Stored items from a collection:

○ ○ ○

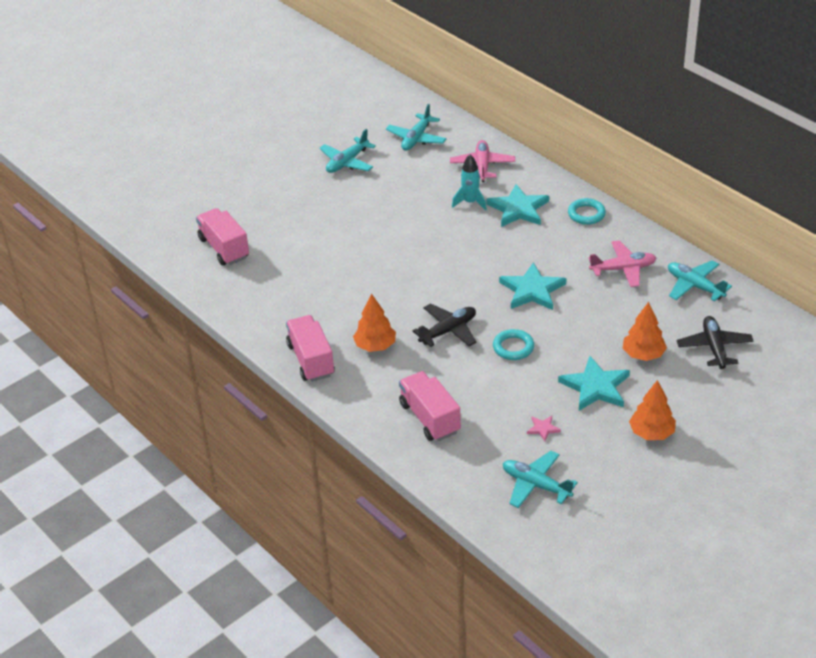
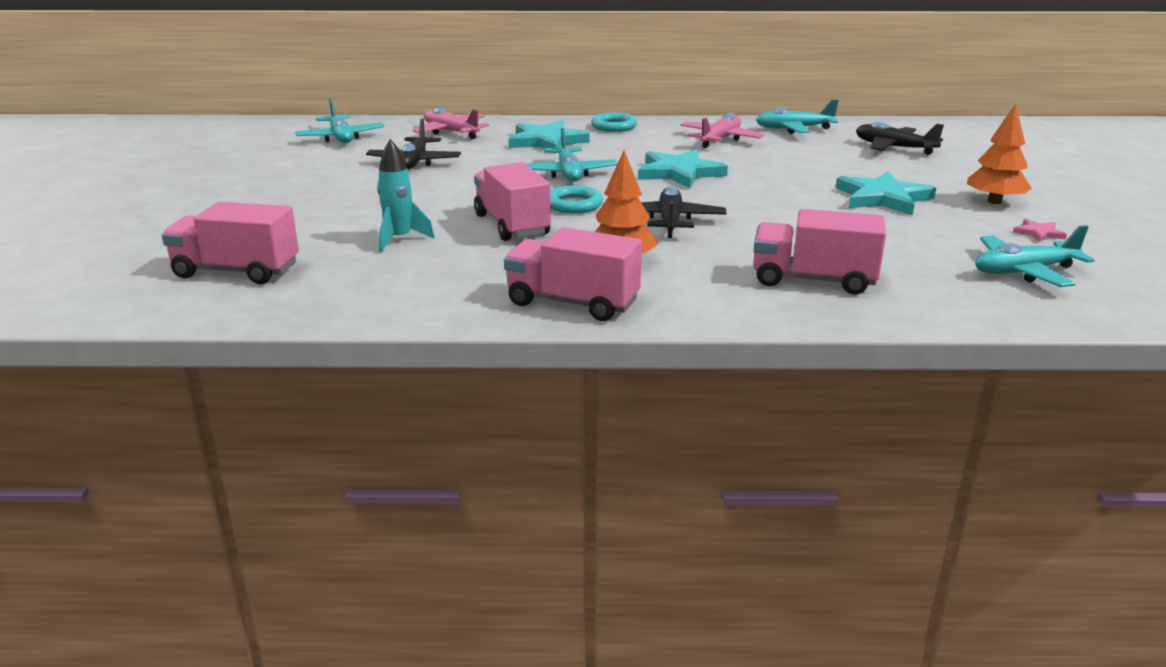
camera: 50 degrees left, 15 degrees down
(347, 162) = (286, 169): turquoise plane -> turquoise plane (568, 174)
(374, 285) = (512, 225): none -> pink truck
(415, 192) = (414, 162): none -> black plane
(470, 202) = (490, 151): turquoise rocket -> turquoise rocket (399, 239)
(513, 347) = (755, 206): turquoise ring -> turquoise ring (574, 204)
(543, 429) = (921, 237): pink star -> pink star (1038, 233)
(643, 354) = (861, 169): orange tree -> none

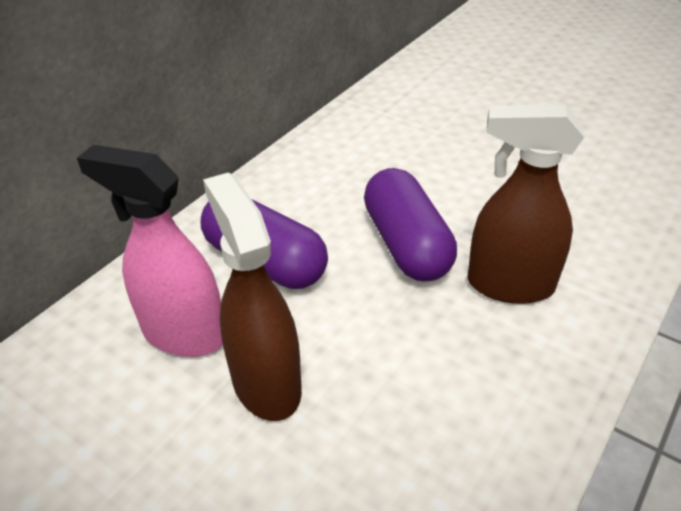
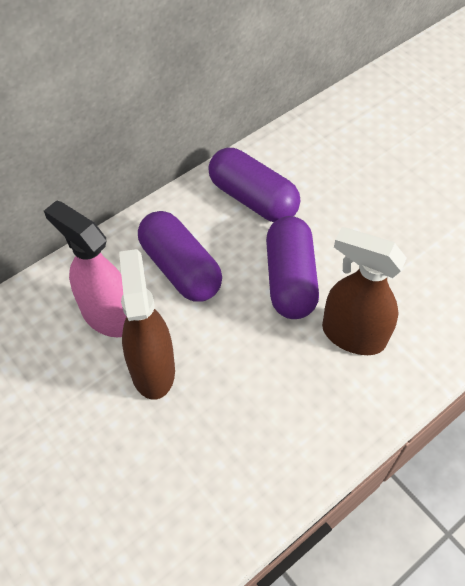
camera: 15 degrees right, 15 degrees up
(328, 177) = (253, 198): none -> purple capsule

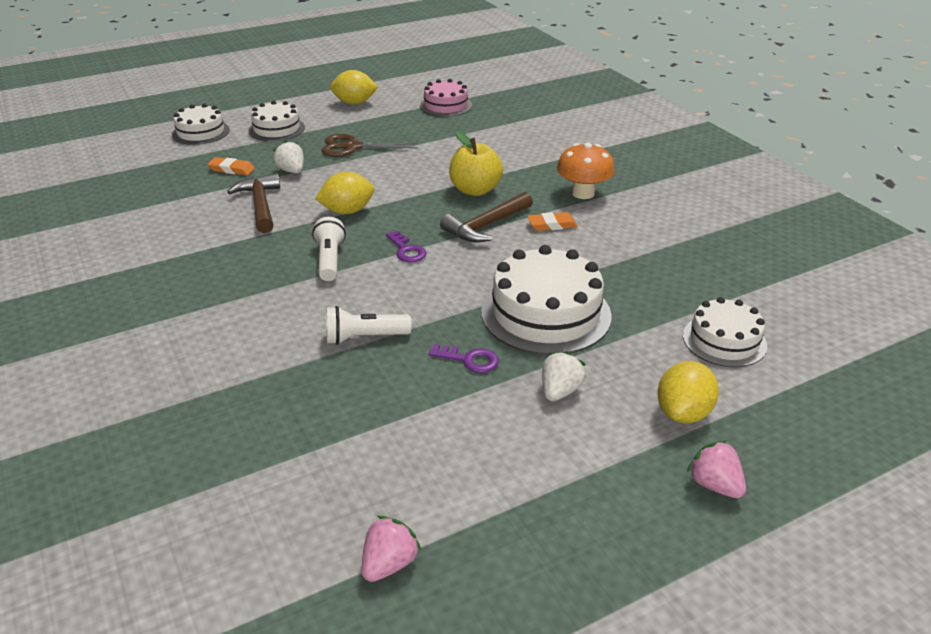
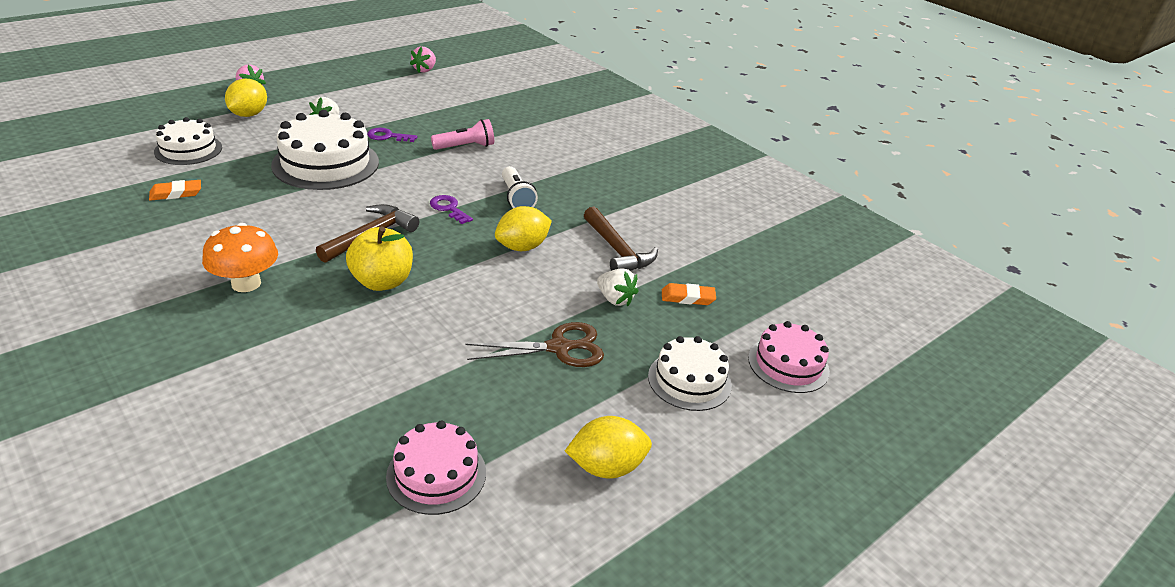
camera: 165 degrees right, 0 degrees up
(201, 132) = (788, 364): white cake -> pink cake
(364, 337) = (465, 147): white flashlight -> pink flashlight
(552, 225) = (298, 240): orange eraser -> orange eraser (176, 193)

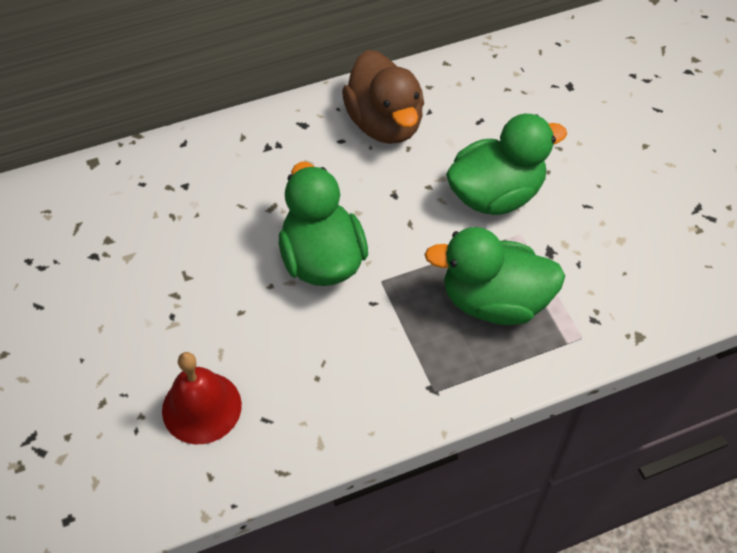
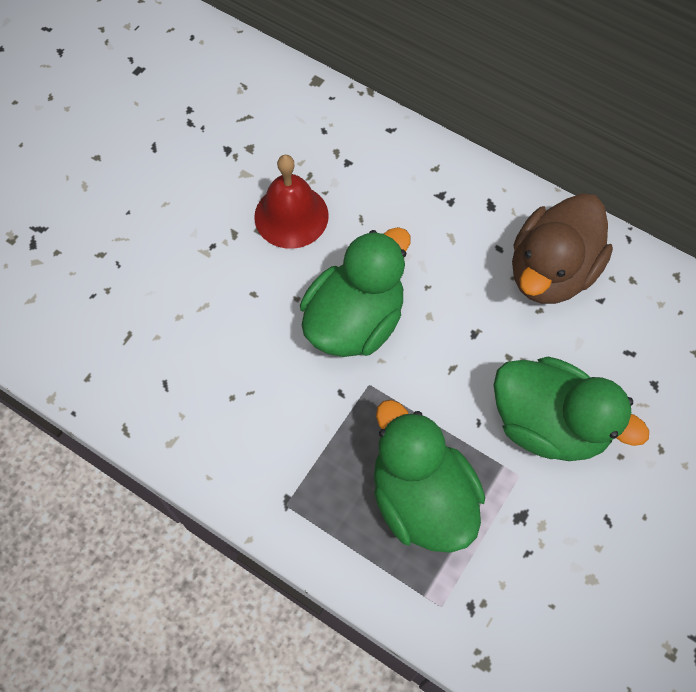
camera: 55 degrees right, 10 degrees up
(201, 407) = (143, 328): red bell -> red bell (291, 216)

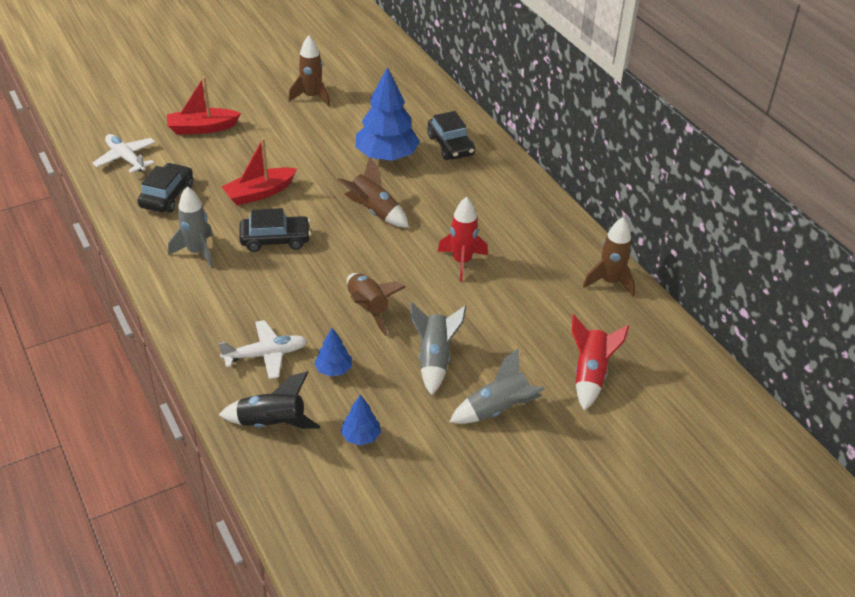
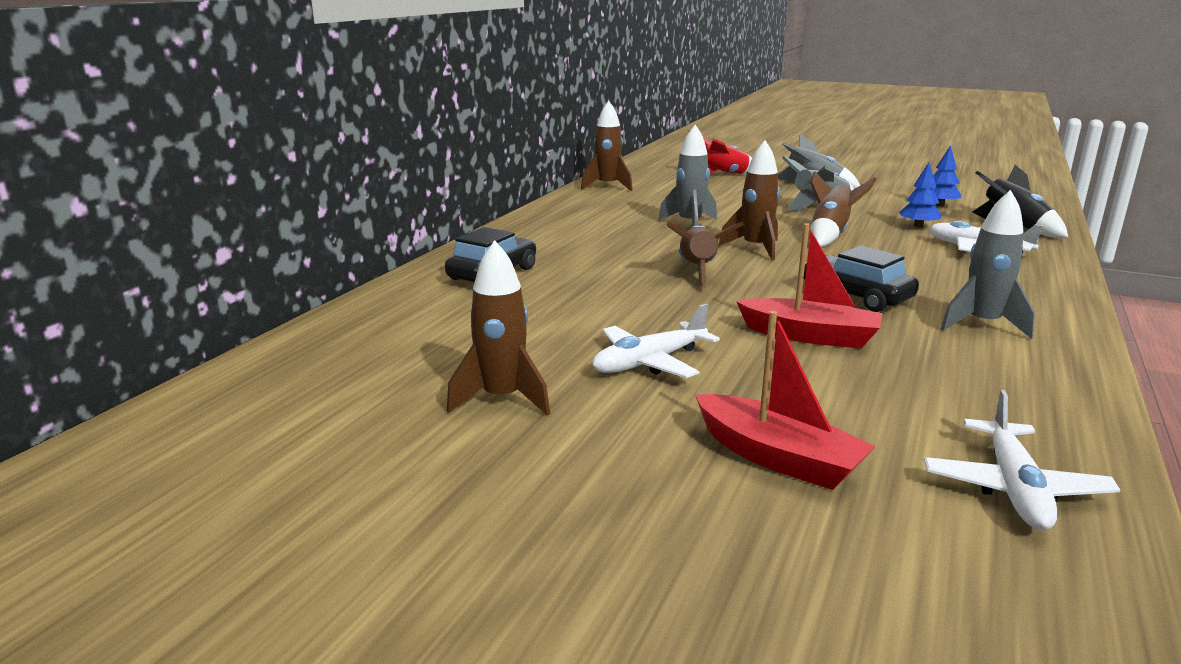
camera: 125 degrees left, 20 degrees down
(167, 196) = (972, 394): black car -> none
(295, 139) = (649, 362): none -> white plane
(383, 257) = (755, 248): none -> brown rocket
(386, 156) = (579, 296): blue tree -> none
(462, 262) = (690, 224): red rocket -> grey rocket

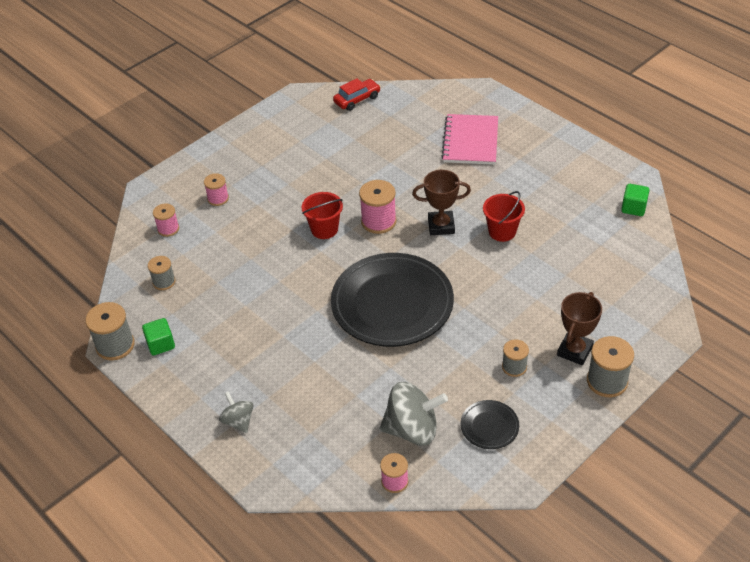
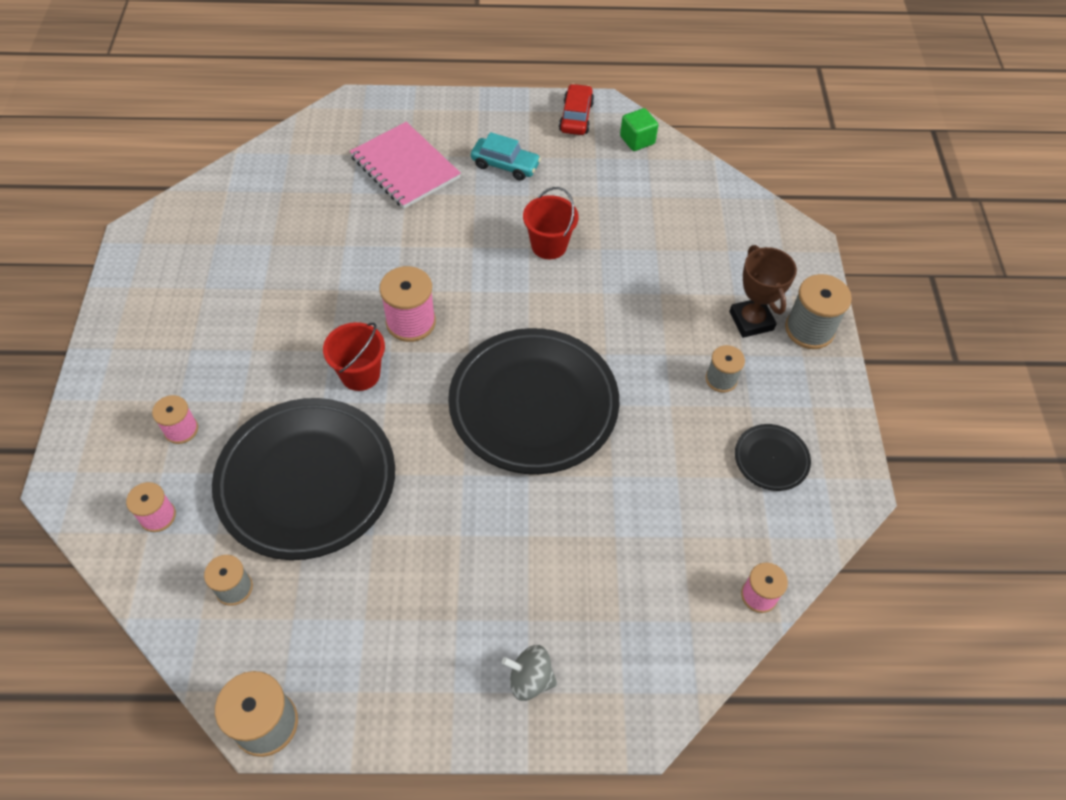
camera: 50 degrees left, 10 degrees up
(161, 344) = (325, 670): green cube -> none
(244, 260) = (307, 481): none -> black plate
(357, 99) = (219, 195): red car -> red car (576, 117)
(412, 429) = (710, 524): grey spinning top -> none
(441, 226) = (482, 281): brown trophy -> none
(530, 173) = (505, 165): none -> turquoise car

○ ○ ○

Could you state the number of lines above in which the word "left" appears? Give that number by itself.

Response to the exercise:
3